Segment Start: DATA

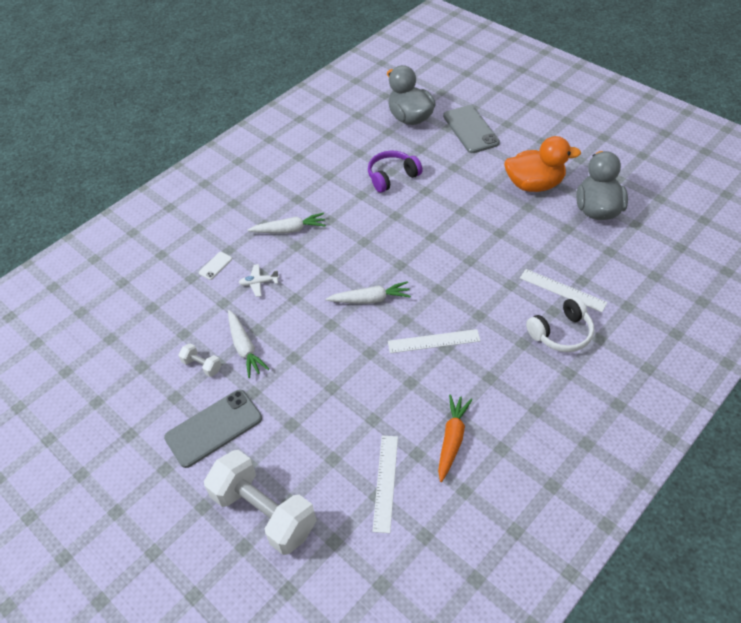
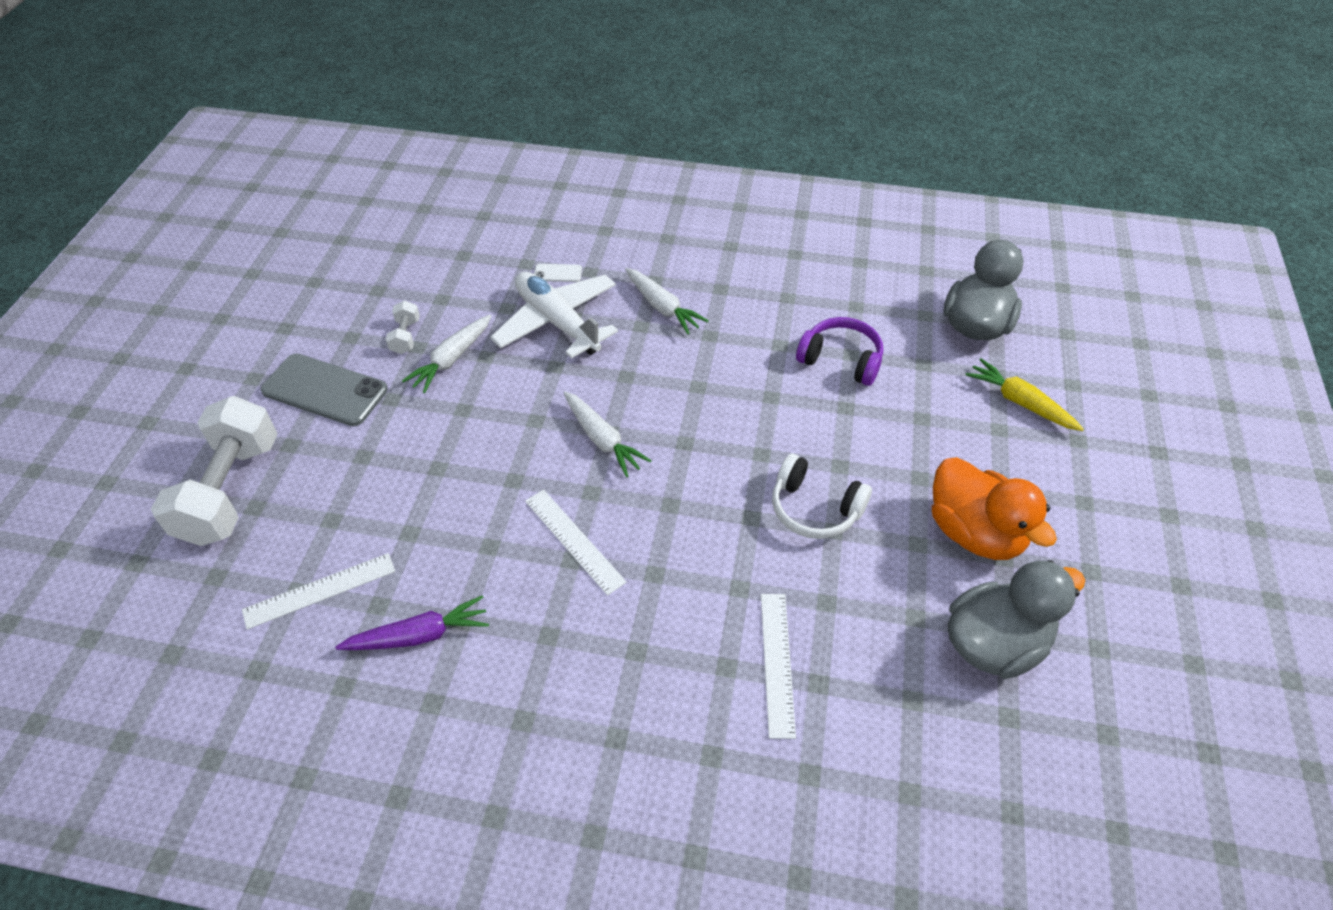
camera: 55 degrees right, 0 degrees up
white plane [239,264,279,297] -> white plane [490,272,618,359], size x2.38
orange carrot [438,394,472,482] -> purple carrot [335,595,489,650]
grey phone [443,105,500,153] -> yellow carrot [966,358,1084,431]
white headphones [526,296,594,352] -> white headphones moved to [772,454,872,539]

Segment End: DATA

> PROBLEM DESCRIPTION:
The line with "grey phone [443,105,500,153]" through the last line of the entries above: output exactly those lines and nothing else.

> OUTPUT FOR THIS EXERCISE:
grey phone [443,105,500,153] -> yellow carrot [966,358,1084,431]
white headphones [526,296,594,352] -> white headphones moved to [772,454,872,539]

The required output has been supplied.